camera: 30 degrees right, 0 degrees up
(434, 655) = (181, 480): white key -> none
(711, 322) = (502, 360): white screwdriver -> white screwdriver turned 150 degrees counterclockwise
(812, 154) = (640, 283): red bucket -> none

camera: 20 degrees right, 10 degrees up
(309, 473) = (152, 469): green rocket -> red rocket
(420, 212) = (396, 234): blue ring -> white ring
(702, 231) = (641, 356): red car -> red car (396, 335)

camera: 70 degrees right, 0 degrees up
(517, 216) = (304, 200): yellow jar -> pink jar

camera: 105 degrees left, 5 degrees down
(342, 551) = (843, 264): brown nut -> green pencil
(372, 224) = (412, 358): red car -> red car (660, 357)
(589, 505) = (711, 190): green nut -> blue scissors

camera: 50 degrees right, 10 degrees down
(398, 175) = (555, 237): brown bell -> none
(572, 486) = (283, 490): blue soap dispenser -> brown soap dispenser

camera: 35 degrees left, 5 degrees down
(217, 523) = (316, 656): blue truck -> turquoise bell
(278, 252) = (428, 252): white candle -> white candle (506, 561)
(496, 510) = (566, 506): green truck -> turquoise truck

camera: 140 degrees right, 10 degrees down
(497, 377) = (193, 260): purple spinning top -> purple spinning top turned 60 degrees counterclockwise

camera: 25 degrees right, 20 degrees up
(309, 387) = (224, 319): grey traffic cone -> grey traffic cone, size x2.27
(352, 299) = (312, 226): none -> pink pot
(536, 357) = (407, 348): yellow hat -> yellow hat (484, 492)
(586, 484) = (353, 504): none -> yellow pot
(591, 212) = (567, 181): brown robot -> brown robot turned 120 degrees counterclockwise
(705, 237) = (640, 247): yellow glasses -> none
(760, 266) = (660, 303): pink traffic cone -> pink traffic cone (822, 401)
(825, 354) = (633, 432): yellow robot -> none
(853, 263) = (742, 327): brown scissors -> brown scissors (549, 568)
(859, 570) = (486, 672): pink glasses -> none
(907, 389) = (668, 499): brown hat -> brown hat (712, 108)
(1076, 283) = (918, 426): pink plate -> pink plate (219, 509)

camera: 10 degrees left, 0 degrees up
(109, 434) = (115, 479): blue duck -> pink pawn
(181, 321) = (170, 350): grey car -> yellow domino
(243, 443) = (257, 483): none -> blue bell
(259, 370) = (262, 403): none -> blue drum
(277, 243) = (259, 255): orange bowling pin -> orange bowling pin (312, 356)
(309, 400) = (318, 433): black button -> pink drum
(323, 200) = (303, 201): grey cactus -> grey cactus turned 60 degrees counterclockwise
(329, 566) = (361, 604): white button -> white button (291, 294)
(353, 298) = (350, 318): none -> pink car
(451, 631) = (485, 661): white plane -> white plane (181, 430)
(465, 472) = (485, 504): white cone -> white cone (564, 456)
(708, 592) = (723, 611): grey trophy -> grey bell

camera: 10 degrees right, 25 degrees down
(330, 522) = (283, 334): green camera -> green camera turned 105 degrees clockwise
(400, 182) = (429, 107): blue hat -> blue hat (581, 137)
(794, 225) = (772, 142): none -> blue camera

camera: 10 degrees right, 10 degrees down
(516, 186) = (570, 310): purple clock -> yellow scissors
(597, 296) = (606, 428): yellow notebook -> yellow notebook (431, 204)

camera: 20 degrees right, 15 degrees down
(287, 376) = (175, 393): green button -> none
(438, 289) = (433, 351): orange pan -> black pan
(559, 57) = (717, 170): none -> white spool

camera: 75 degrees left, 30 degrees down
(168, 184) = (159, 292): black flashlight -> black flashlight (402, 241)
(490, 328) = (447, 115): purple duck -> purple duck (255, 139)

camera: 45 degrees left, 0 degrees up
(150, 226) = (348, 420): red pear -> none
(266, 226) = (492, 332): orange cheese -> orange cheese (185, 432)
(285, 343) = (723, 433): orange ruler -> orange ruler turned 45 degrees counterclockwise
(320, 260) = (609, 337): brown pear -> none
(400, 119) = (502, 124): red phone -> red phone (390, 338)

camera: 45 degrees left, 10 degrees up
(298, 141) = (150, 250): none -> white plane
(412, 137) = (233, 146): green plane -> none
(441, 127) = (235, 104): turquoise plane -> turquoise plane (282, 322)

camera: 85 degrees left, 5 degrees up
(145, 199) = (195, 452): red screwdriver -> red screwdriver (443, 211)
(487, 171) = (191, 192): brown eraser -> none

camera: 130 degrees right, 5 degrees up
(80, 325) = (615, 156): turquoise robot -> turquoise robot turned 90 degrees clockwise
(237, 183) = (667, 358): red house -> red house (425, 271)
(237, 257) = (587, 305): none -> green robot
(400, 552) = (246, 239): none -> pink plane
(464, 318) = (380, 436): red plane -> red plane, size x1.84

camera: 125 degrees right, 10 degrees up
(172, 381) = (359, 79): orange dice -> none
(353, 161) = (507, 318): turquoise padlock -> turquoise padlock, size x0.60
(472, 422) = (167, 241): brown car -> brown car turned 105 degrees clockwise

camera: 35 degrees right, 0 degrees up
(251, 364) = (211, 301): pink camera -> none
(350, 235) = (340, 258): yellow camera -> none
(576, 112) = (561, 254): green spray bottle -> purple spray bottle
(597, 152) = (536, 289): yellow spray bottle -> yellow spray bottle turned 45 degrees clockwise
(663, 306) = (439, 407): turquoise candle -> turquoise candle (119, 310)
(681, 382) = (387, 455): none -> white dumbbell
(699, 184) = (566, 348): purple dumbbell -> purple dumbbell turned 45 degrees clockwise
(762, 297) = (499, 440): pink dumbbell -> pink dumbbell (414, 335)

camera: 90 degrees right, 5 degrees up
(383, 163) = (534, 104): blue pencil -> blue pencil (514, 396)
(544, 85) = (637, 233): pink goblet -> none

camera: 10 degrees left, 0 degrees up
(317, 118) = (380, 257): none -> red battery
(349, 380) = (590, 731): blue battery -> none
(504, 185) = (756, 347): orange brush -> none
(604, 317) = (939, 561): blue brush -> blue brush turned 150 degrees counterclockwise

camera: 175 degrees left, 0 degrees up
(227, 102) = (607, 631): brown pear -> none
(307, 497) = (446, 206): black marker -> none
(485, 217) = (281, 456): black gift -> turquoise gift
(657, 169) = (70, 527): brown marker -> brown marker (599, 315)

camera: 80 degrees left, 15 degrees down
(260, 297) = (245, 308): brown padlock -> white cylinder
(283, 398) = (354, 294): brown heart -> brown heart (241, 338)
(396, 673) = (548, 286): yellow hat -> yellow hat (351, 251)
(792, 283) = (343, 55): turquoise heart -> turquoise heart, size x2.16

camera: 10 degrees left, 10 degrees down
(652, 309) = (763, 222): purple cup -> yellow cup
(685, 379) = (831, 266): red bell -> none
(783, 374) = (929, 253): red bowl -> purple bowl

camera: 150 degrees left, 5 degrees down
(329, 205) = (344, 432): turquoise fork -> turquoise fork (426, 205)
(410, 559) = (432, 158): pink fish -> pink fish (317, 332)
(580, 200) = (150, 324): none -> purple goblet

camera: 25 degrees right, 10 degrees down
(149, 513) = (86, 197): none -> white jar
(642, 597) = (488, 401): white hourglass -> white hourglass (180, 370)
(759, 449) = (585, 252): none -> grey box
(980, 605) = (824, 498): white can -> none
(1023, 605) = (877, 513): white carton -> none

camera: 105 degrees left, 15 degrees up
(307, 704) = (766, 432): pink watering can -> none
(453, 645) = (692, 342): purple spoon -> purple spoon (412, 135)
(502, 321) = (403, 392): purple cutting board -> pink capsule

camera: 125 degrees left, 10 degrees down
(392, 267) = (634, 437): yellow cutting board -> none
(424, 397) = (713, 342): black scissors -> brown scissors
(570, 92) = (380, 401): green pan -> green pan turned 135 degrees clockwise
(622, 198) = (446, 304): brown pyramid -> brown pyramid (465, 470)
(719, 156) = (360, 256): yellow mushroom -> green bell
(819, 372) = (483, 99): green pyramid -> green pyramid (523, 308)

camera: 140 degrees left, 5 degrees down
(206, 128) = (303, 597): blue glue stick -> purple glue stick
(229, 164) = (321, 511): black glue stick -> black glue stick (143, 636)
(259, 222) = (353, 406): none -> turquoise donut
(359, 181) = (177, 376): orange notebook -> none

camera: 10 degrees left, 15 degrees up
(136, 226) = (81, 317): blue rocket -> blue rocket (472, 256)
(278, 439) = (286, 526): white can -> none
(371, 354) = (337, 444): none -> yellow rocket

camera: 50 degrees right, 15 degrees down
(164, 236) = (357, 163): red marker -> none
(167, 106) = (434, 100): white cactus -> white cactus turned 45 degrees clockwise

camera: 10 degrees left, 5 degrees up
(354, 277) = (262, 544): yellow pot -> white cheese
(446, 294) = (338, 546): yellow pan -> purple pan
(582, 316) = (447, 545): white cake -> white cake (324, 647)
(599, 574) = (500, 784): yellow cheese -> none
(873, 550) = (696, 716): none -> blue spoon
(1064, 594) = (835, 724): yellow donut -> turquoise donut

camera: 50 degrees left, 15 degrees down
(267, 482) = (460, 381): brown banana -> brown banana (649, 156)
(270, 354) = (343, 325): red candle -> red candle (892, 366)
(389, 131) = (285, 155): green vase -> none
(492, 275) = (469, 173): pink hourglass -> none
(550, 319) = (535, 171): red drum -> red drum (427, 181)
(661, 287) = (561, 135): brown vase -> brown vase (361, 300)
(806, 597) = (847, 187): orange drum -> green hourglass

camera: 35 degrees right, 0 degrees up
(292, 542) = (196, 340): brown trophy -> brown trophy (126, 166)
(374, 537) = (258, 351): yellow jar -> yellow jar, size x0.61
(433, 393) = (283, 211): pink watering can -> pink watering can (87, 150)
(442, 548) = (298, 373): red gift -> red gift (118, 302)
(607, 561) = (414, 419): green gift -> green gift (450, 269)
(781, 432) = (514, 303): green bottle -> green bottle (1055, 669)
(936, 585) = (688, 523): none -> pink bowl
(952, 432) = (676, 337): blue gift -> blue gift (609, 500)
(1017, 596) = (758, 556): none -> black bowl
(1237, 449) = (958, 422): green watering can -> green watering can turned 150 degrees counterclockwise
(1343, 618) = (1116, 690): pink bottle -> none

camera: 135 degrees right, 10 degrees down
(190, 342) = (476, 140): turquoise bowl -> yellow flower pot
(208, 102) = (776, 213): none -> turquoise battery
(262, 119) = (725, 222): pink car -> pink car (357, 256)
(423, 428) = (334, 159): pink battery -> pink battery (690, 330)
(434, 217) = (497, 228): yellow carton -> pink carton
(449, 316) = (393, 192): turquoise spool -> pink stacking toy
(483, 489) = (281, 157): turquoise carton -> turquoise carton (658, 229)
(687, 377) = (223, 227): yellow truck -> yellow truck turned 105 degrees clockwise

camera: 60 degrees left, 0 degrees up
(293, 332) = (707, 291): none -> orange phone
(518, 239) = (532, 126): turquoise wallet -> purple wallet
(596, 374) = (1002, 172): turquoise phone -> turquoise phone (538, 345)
******
- _ASSIGNMENT_
Your answer should be a single number: how many lines of the listing hold the string "notebook".

- _REPLY_
2